What is being asked> Gather every line below where "camera" appears.

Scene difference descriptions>
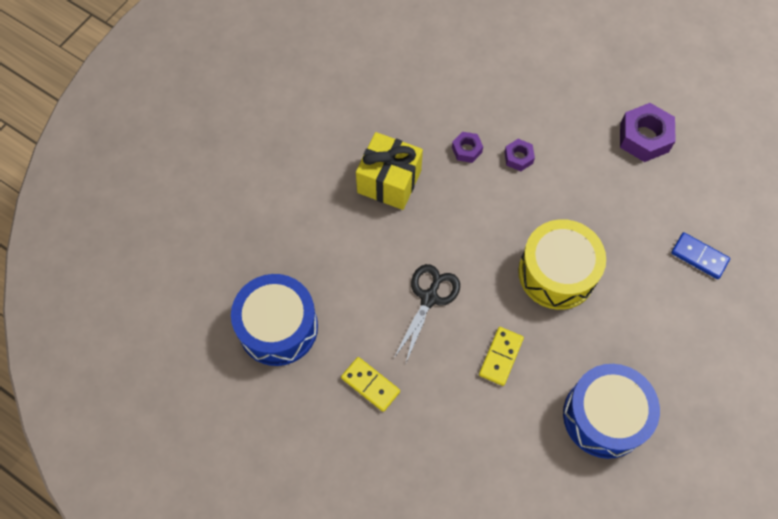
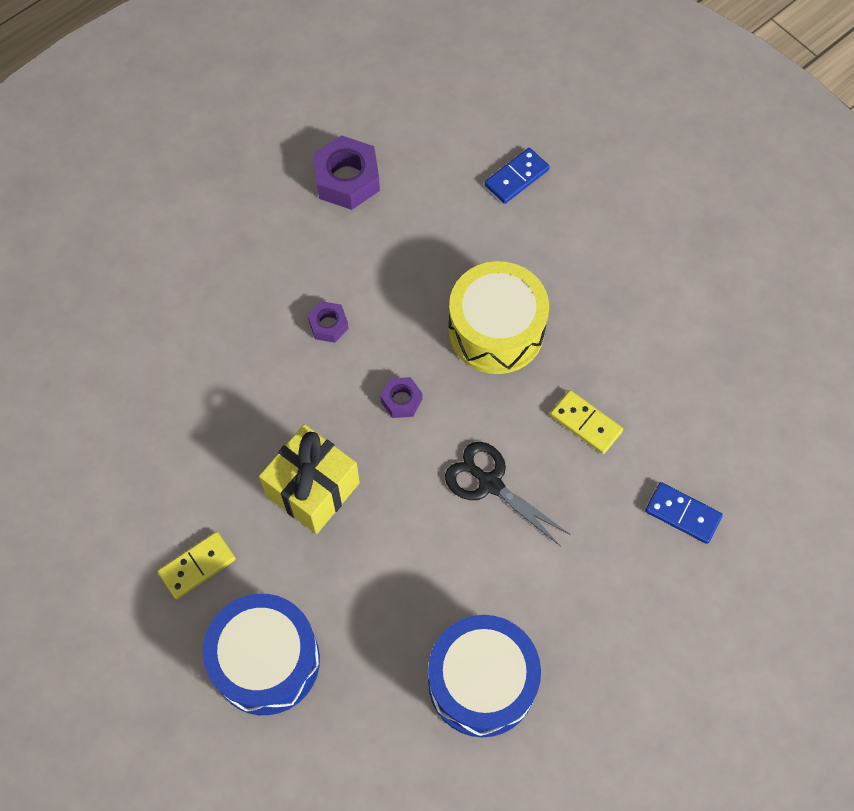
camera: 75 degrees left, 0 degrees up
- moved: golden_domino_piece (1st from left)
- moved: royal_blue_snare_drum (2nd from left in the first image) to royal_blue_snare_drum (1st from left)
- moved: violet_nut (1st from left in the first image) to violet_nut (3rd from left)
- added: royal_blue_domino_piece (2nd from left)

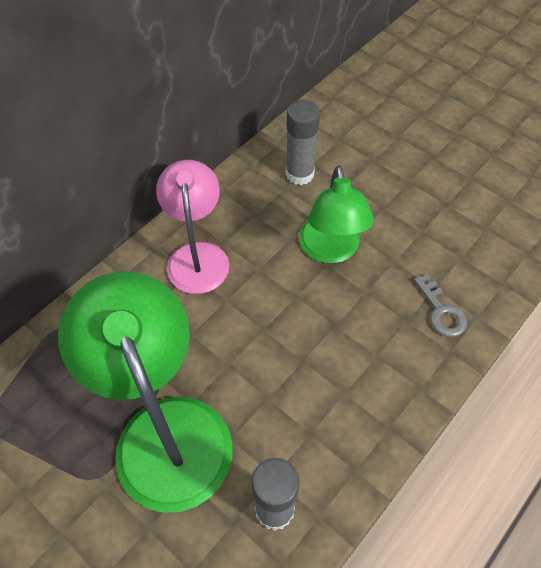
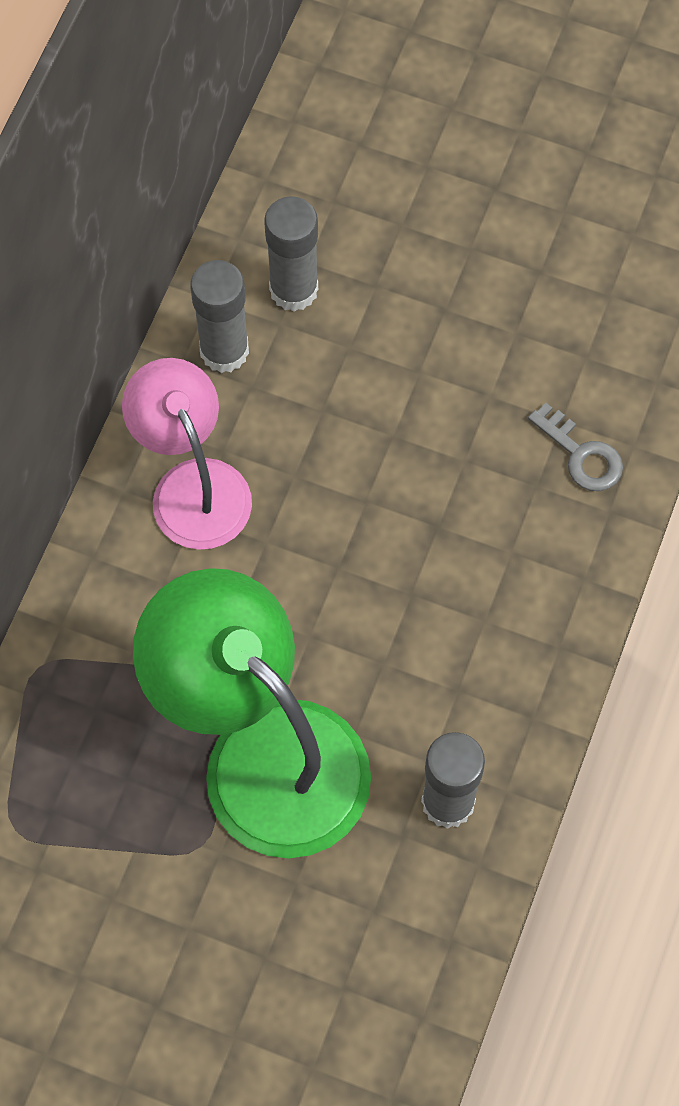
camera: 20 degrees left, 10 degrees up
- added: grey_glue (1st from left)
- removed: green_lamp (2nd from left)

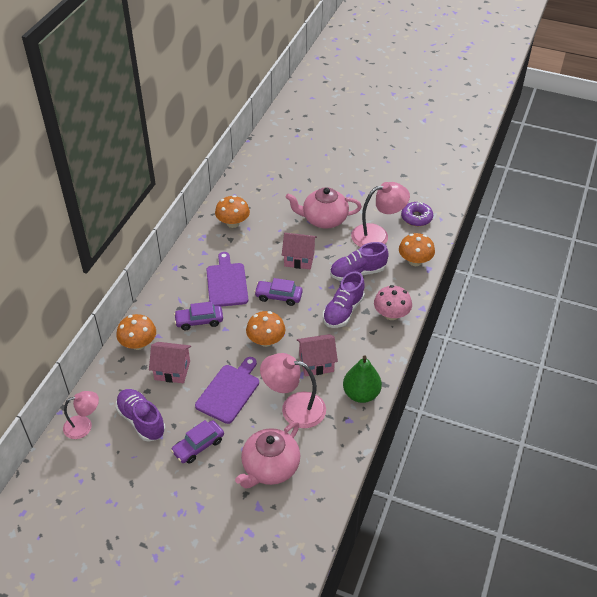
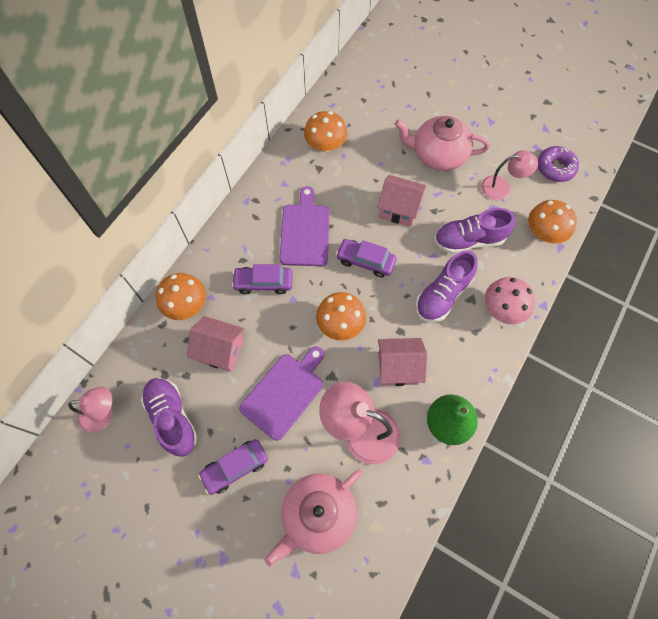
camera: 10 degrees right, 20 degrees up
- resized: rosy_lamp (3rd from left) x0.63

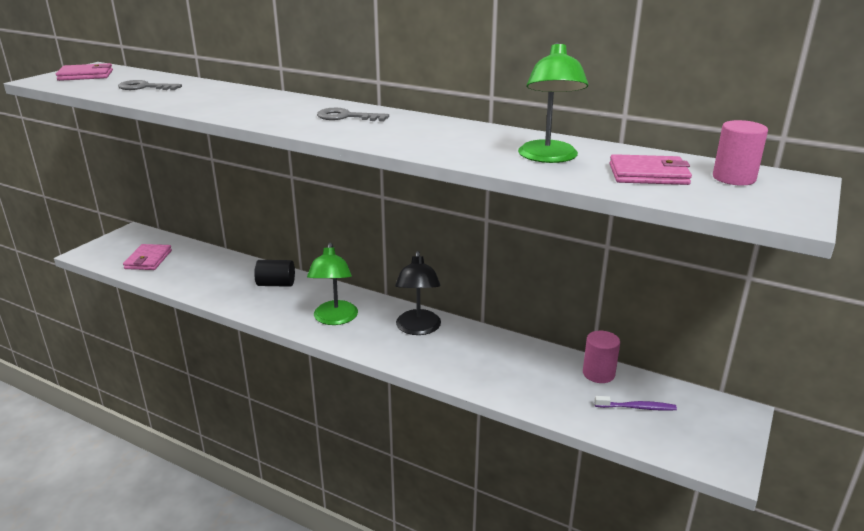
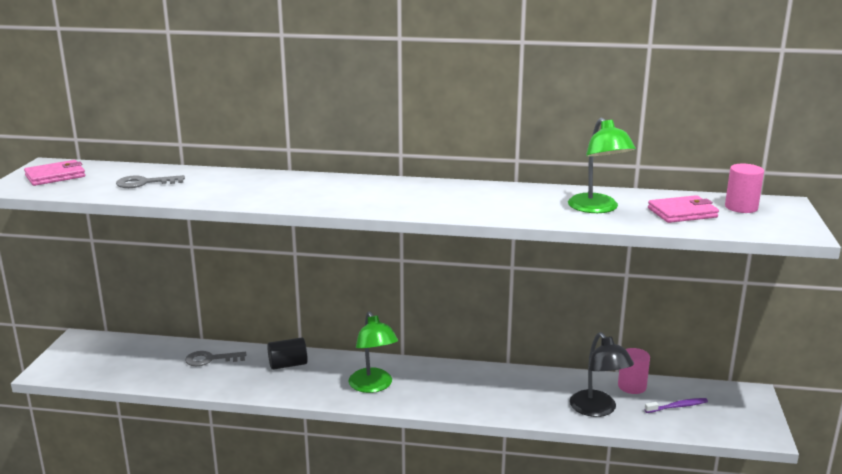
camera: 20 degrees left, 5 degrees down
- moved: grey_key (2nd from left)
- moved: black_lamp
- removed: rosy_billfold (2nd from left)

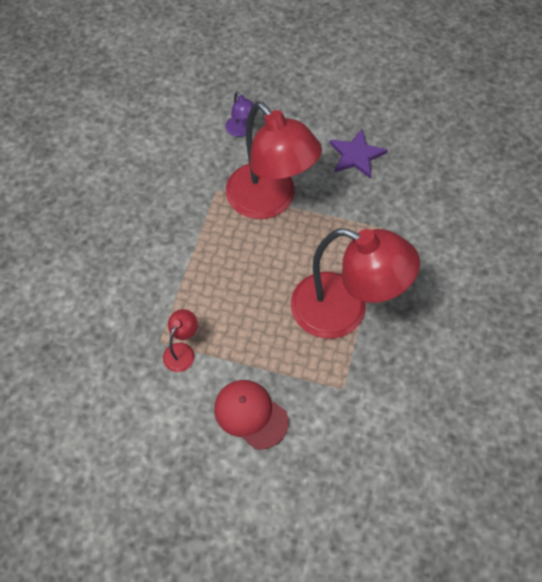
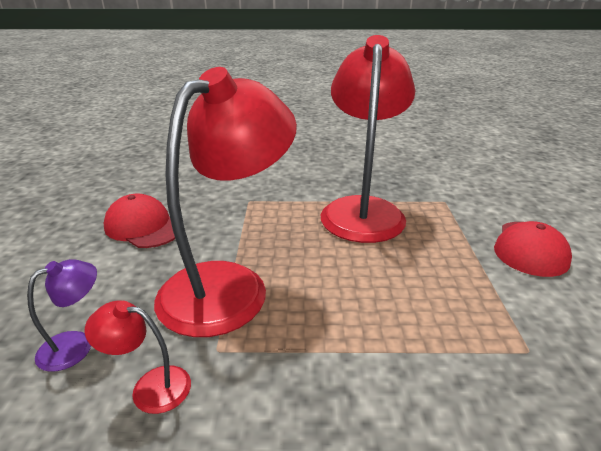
camera: 105 degrees left, 30 degrees down
- moved: scarlet_lamp (1st from left)
- replaced: violet_star_shape to scarlet_cap (1st from left)

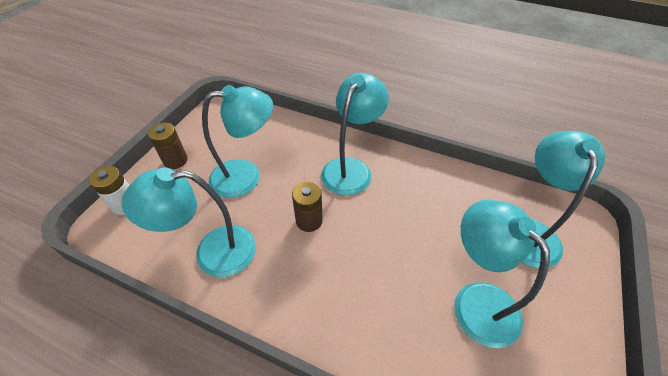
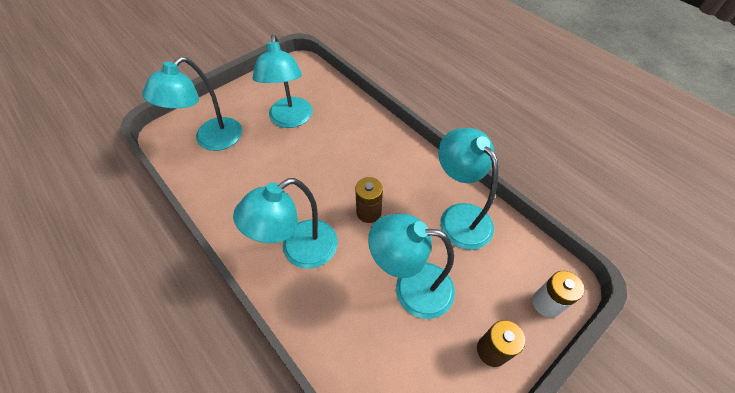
camera: 155 degrees left, 5 degrees up
- turned: turquoise_lamp (1st from left in the first image) 135 degrees counterclockwise

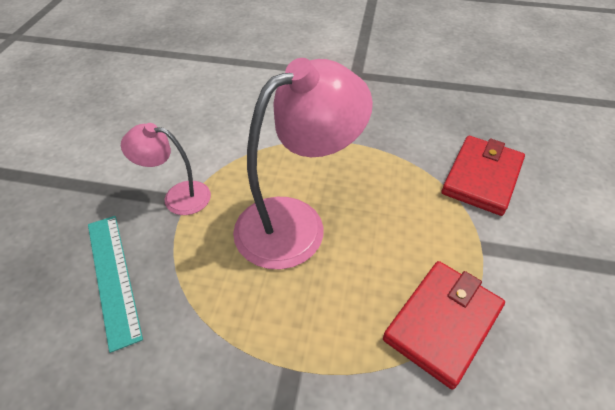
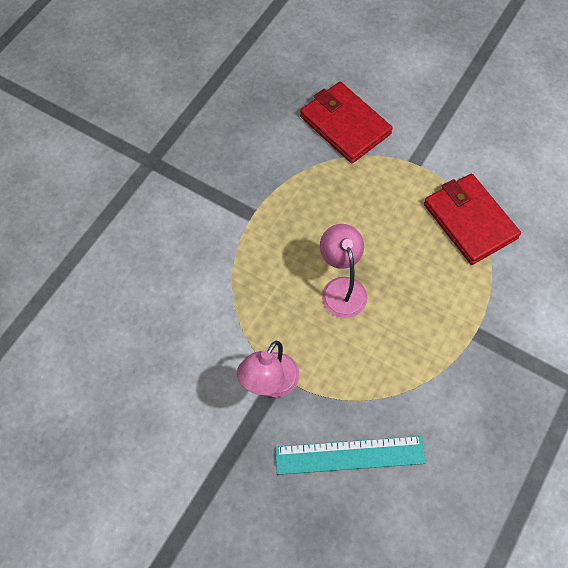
camera: 70 degrees left, 15 degrees up
- resized: rosy_lamp (2nd from left) x0.54

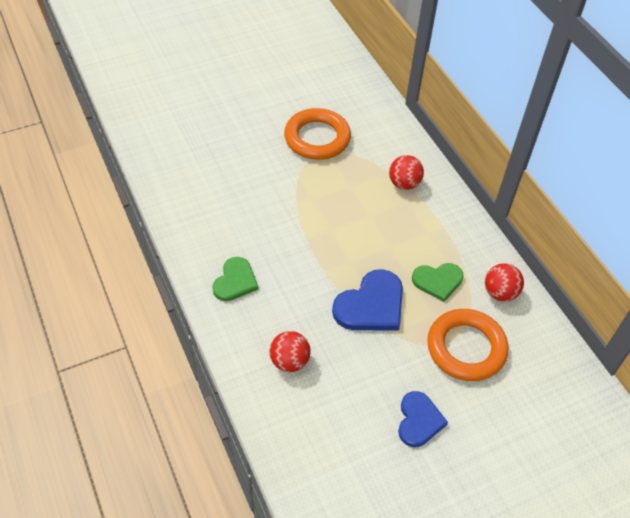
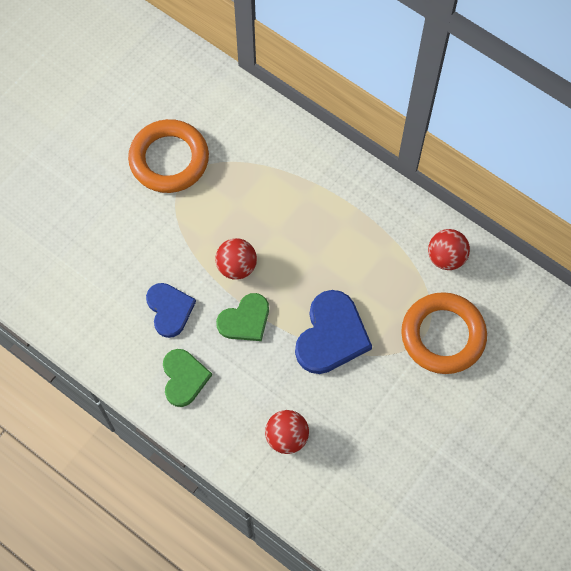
camera: 25 degrees left, 15 degrees up
- moved: royal_blue_heart_shape (2nd from left in the first image) to royal_blue_heart_shape (1st from left)
- moved: scarlet_play_ball (2nd from left in the first image) to scarlet_play_ball (1st from left)
- moved: green_heart_shape (2nd from left)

Answer to the problem>
camera: 75 degrees left, 0 degrees up
camera: 20 degrees left, 10 degrees up
camera: 10 degrees right, 20 degrees up
camera: 20 degrees left, 5 degrees down
camera: 105 degrees left, 30 degrees down
camera: 155 degrees left, 5 degrees up
camera: 70 degrees left, 15 degrees up
camera: 25 degrees left, 15 degrees up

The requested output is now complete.